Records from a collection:
-- Opening Marker --
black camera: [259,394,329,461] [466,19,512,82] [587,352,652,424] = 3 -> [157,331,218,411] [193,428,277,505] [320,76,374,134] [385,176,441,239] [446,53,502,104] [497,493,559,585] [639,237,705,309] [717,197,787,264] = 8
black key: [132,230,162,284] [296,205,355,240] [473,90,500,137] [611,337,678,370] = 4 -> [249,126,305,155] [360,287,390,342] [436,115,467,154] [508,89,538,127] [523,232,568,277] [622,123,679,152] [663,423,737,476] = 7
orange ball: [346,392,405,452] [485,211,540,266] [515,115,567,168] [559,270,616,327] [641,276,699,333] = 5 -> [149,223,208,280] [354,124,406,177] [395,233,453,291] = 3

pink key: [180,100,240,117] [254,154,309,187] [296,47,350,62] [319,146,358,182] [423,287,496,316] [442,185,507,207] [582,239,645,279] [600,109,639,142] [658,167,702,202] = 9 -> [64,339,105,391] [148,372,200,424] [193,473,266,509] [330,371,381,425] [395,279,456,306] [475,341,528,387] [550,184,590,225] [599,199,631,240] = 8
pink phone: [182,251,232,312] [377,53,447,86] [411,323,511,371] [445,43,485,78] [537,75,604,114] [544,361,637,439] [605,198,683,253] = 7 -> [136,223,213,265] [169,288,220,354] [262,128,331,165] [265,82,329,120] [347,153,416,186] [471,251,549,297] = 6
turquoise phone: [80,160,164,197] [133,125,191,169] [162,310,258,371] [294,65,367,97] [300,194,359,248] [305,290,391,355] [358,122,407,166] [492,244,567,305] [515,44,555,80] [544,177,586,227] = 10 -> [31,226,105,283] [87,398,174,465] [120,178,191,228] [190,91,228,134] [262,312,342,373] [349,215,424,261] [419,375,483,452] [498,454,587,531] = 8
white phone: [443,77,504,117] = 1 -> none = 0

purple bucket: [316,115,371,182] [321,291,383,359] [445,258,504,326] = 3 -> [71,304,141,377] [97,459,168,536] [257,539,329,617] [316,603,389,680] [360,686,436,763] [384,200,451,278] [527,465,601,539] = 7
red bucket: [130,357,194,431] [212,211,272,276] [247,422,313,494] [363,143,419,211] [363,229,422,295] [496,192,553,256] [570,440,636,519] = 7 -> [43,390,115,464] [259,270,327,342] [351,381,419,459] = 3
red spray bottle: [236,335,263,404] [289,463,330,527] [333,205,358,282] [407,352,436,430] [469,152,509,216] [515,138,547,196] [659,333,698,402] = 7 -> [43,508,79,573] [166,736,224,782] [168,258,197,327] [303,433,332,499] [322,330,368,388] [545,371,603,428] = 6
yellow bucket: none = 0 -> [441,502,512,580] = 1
-- Closing Marker --
Would you return all of the data exactly as given?

black camera: [259,394,329,461] [466,19,512,82] [587,352,652,424] = 3 -> [157,331,218,411] [193,428,277,505] [320,76,374,134] [385,176,441,239] [446,53,502,104] [497,493,559,585] [639,237,705,309] [717,197,787,264] = 8
black key: [132,230,162,284] [296,205,355,240] [473,90,500,137] [611,337,678,370] = 4 -> [249,126,305,155] [360,287,390,342] [436,115,467,154] [508,89,538,127] [523,232,568,277] [622,123,679,152] [663,423,737,476] = 7
orange ball: [346,392,405,452] [485,211,540,266] [515,115,567,168] [559,270,616,327] [641,276,699,333] = 5 -> [149,223,208,280] [354,124,406,177] [395,233,453,291] = 3

pink key: [180,100,240,117] [254,154,309,187] [296,47,350,62] [319,146,358,182] [423,287,496,316] [442,185,507,207] [582,239,645,279] [600,109,639,142] [658,167,702,202] = 9 -> [64,339,105,391] [148,372,200,424] [193,473,266,509] [330,371,381,425] [395,279,456,306] [475,341,528,387] [550,184,590,225] [599,199,631,240] = 8
pink phone: [182,251,232,312] [377,53,447,86] [411,323,511,371] [445,43,485,78] [537,75,604,114] [544,361,637,439] [605,198,683,253] = 7 -> [136,223,213,265] [169,288,220,354] [262,128,331,165] [265,82,329,120] [347,153,416,186] [471,251,549,297] = 6
turquoise phone: [80,160,164,197] [133,125,191,169] [162,310,258,371] [294,65,367,97] [300,194,359,248] [305,290,391,355] [358,122,407,166] [492,244,567,305] [515,44,555,80] [544,177,586,227] = 10 -> [31,226,105,283] [87,398,174,465] [120,178,191,228] [190,91,228,134] [262,312,342,373] [349,215,424,261] [419,375,483,452] [498,454,587,531] = 8
white phone: [443,77,504,117] = 1 -> none = 0

purple bucket: [316,115,371,182] [321,291,383,359] [445,258,504,326] = 3 -> [71,304,141,377] [97,459,168,536] [257,539,329,617] [316,603,389,680] [360,686,436,763] [384,200,451,278] [527,465,601,539] = 7
red bucket: [130,357,194,431] [212,211,272,276] [247,422,313,494] [363,143,419,211] [363,229,422,295] [496,192,553,256] [570,440,636,519] = 7 -> [43,390,115,464] [259,270,327,342] [351,381,419,459] = 3
red spray bottle: [236,335,263,404] [289,463,330,527] [333,205,358,282] [407,352,436,430] [469,152,509,216] [515,138,547,196] [659,333,698,402] = 7 -> [43,508,79,573] [166,736,224,782] [168,258,197,327] [303,433,332,499] [322,330,368,388] [545,371,603,428] = 6
yellow bucket: none = 0 -> [441,502,512,580] = 1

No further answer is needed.